---------- DATA TO EXAMINE ----------

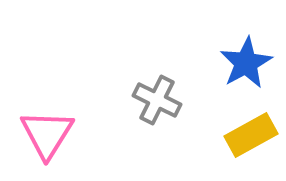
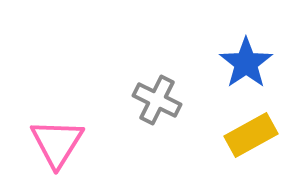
blue star: rotated 6 degrees counterclockwise
pink triangle: moved 10 px right, 9 px down
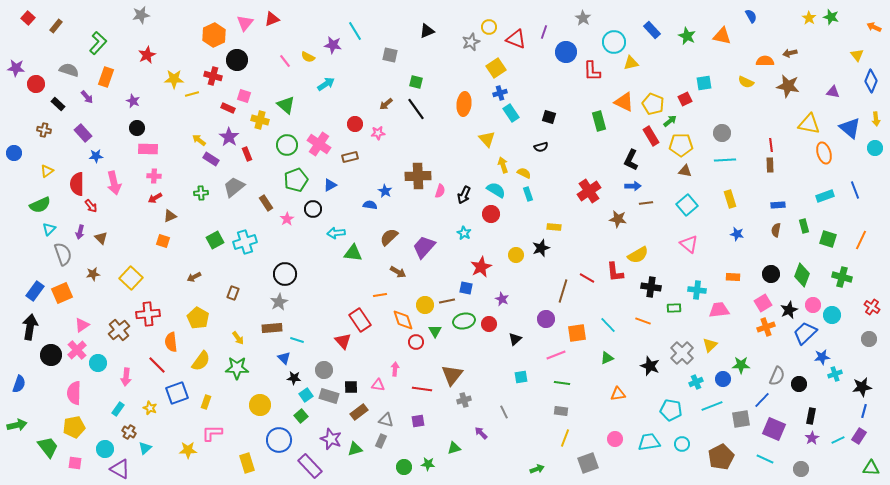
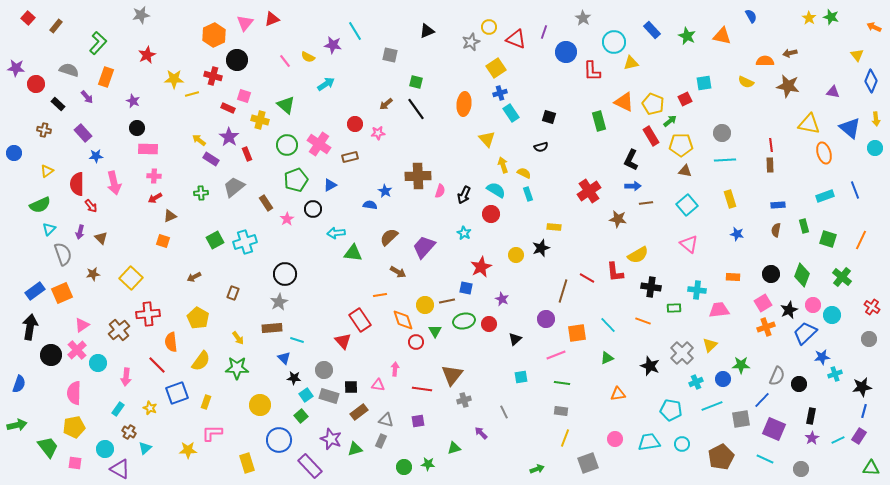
green cross at (842, 277): rotated 24 degrees clockwise
blue rectangle at (35, 291): rotated 18 degrees clockwise
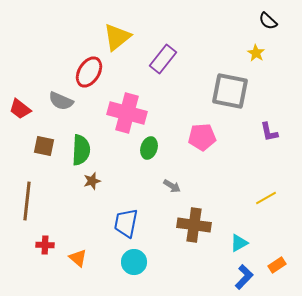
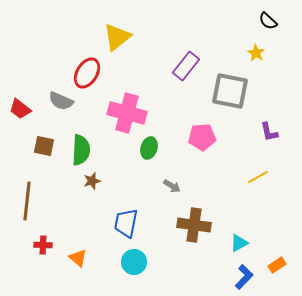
purple rectangle: moved 23 px right, 7 px down
red ellipse: moved 2 px left, 1 px down
yellow line: moved 8 px left, 21 px up
red cross: moved 2 px left
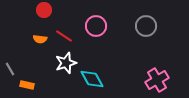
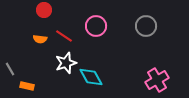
cyan diamond: moved 1 px left, 2 px up
orange rectangle: moved 1 px down
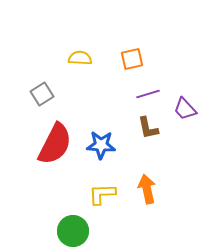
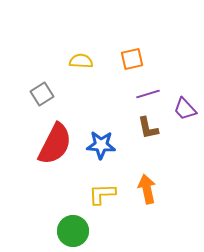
yellow semicircle: moved 1 px right, 3 px down
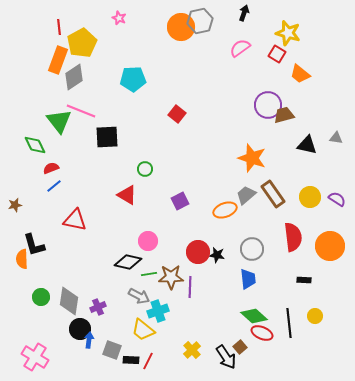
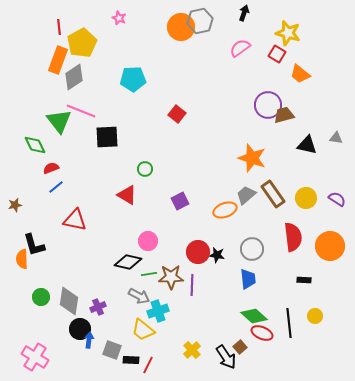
blue line at (54, 186): moved 2 px right, 1 px down
yellow circle at (310, 197): moved 4 px left, 1 px down
purple line at (190, 287): moved 2 px right, 2 px up
red line at (148, 361): moved 4 px down
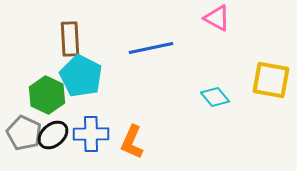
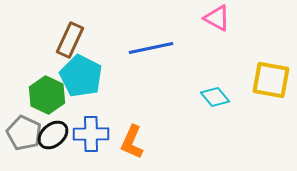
brown rectangle: moved 1 px down; rotated 28 degrees clockwise
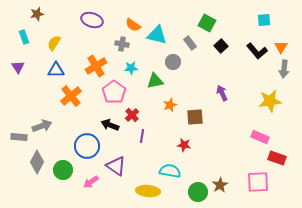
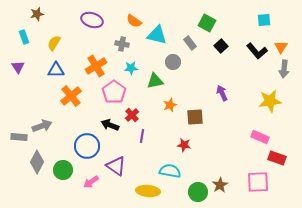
orange semicircle at (133, 25): moved 1 px right, 4 px up
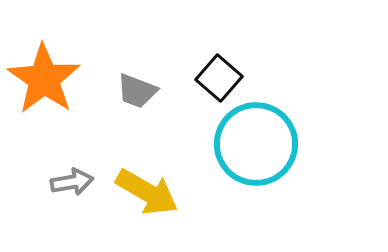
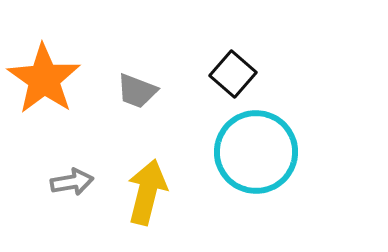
black square: moved 14 px right, 4 px up
cyan circle: moved 8 px down
yellow arrow: rotated 106 degrees counterclockwise
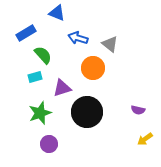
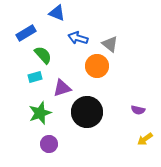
orange circle: moved 4 px right, 2 px up
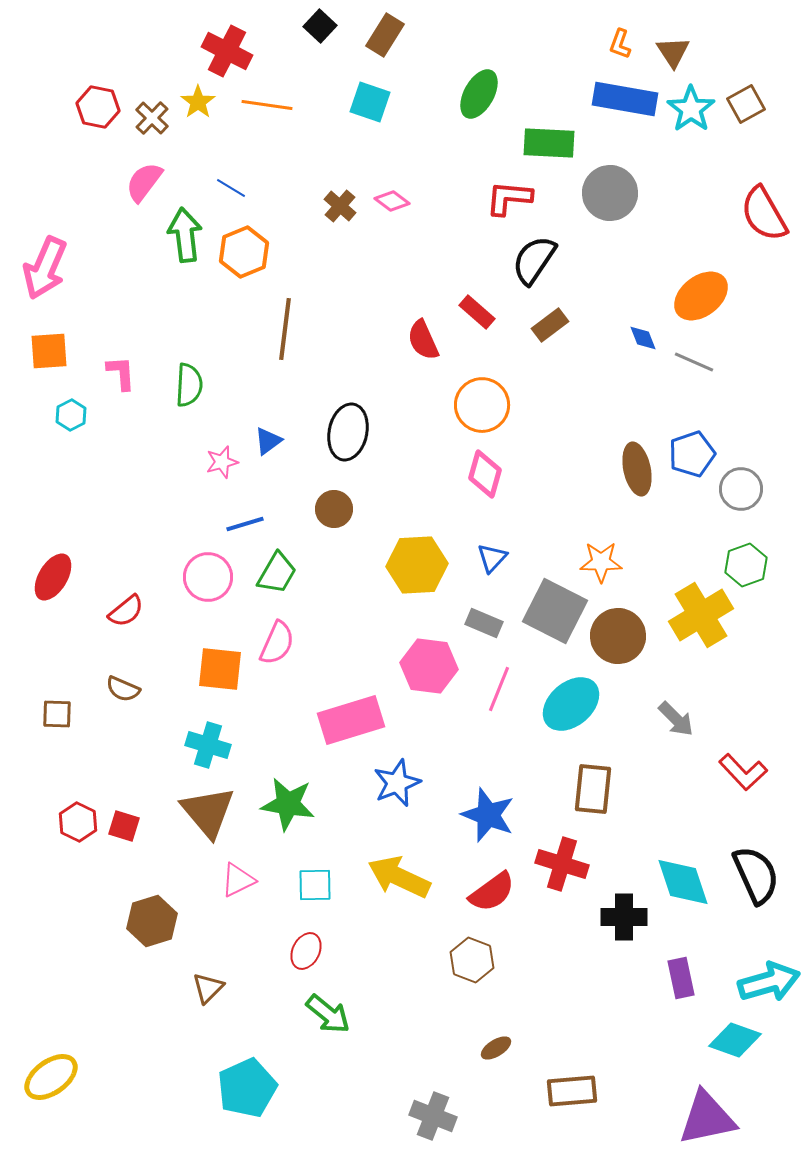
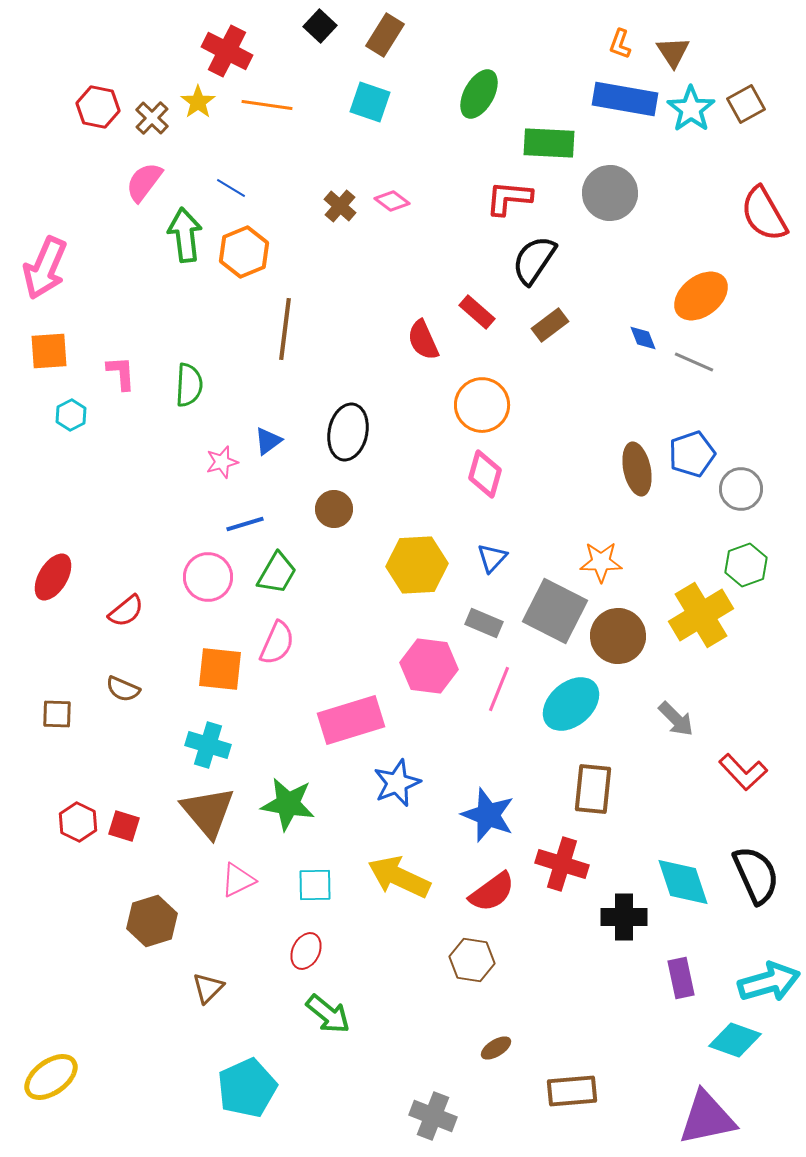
brown hexagon at (472, 960): rotated 12 degrees counterclockwise
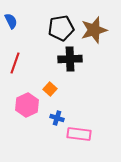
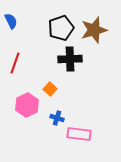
black pentagon: rotated 10 degrees counterclockwise
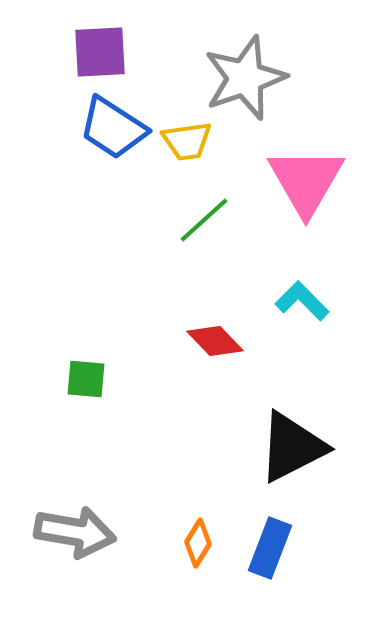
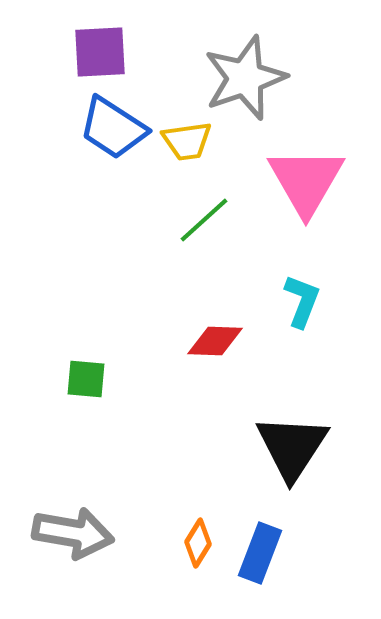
cyan L-shape: rotated 66 degrees clockwise
red diamond: rotated 44 degrees counterclockwise
black triangle: rotated 30 degrees counterclockwise
gray arrow: moved 2 px left, 1 px down
blue rectangle: moved 10 px left, 5 px down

----------

* **WHAT TO PRODUCE**:
Excluding the images, return each record above precisely as written.

* **COMPLETED EXERCISE**:
blue star: rotated 6 degrees counterclockwise
pink triangle: moved 10 px right, 9 px down
green cross at (842, 277): rotated 24 degrees clockwise
blue rectangle at (35, 291): rotated 18 degrees clockwise
purple rectangle: moved 23 px right, 7 px down
red ellipse: moved 2 px left, 1 px down
yellow line: moved 8 px left, 21 px up
red cross: moved 2 px left
cyan diamond: moved 1 px left, 2 px up
orange rectangle: moved 1 px down
yellow semicircle: moved 1 px right, 3 px down
blue line at (54, 186): moved 2 px right, 1 px down
yellow circle at (310, 197): moved 4 px left, 1 px down
purple line at (190, 287): moved 2 px right, 2 px up
red line at (148, 361): moved 4 px down
brown rectangle: moved 1 px down; rotated 28 degrees clockwise
orange semicircle at (133, 25): moved 1 px right, 4 px up
black square: moved 14 px right, 4 px up
cyan circle: moved 8 px down
yellow arrow: rotated 106 degrees counterclockwise
orange circle: moved 4 px right, 2 px up
brown hexagon at (472, 960): rotated 12 degrees counterclockwise
black pentagon: rotated 10 degrees counterclockwise
cyan L-shape: rotated 66 degrees clockwise
red diamond: rotated 44 degrees counterclockwise
black triangle: rotated 30 degrees counterclockwise
gray arrow: moved 2 px left, 1 px down
blue rectangle: moved 10 px left, 5 px down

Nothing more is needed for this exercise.